* Assignment:
What is the number of lines in these entries that contain "triangle"? State it alone.

== Study material

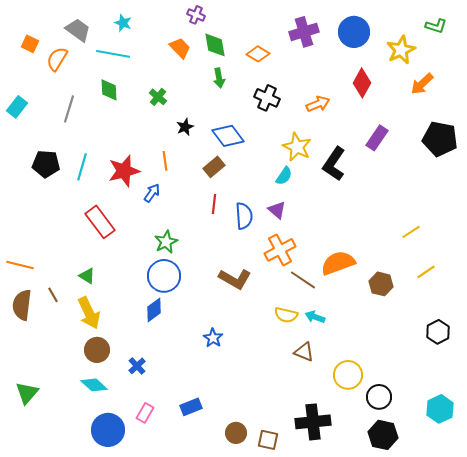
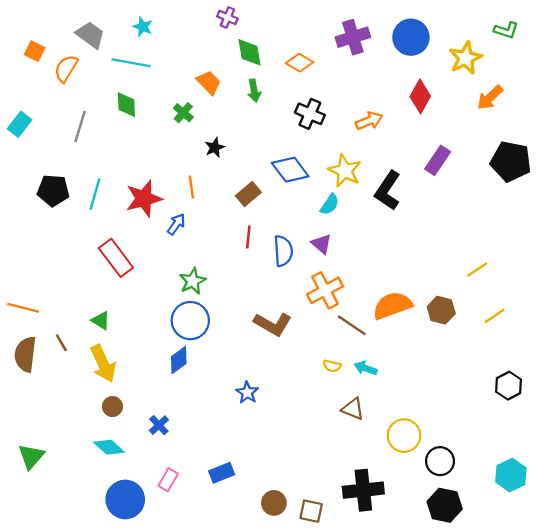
orange trapezoid: (180, 48) -> (209, 82), moved
blue diamond: (228, 136) -> (290, 170), moved
brown hexagon: (381, 284) -> (441, 310), moved
yellow semicircle: (286, 315) -> (332, 366), size x0.7
brown circle: (97, 350) -> (112, 407), size x0.7

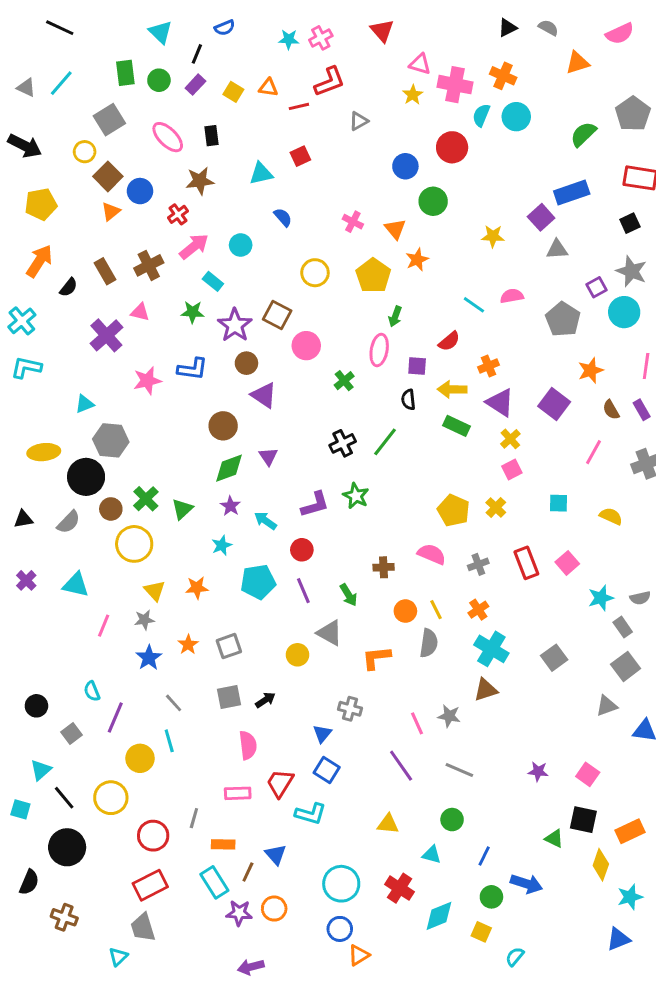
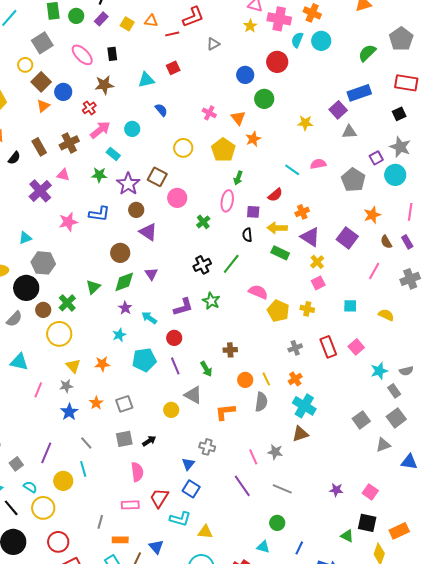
yellow cross: (496, 507) -> (307, 309), turned -32
green triangle: (182, 509) -> (93, 287), moved
pink semicircle: (432, 554) -> (258, 292), moved
gray square: (554, 658) -> (361, 420), moved
cyan semicircle: (92, 691) -> (30, 487), moved, turned 144
yellow triangle: (388, 824) -> (205, 532), moved
red circle: (153, 836) -> (58, 542), moved

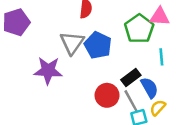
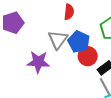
red circle: (107, 95) -> (88, 56), moved

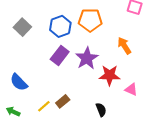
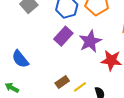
yellow line: (44, 106) -> (80, 87), moved

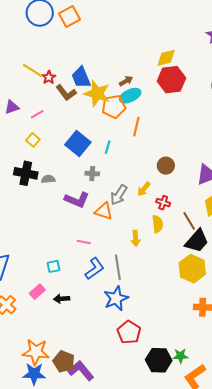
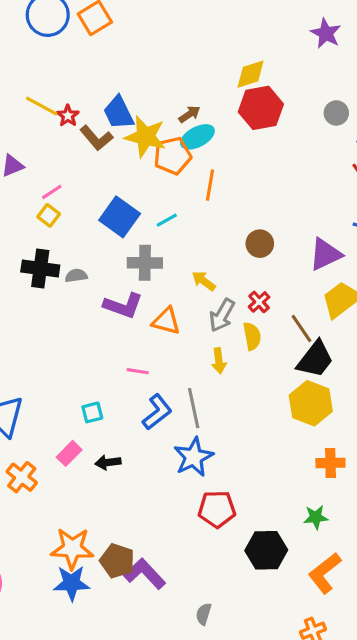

====

* Your response:
2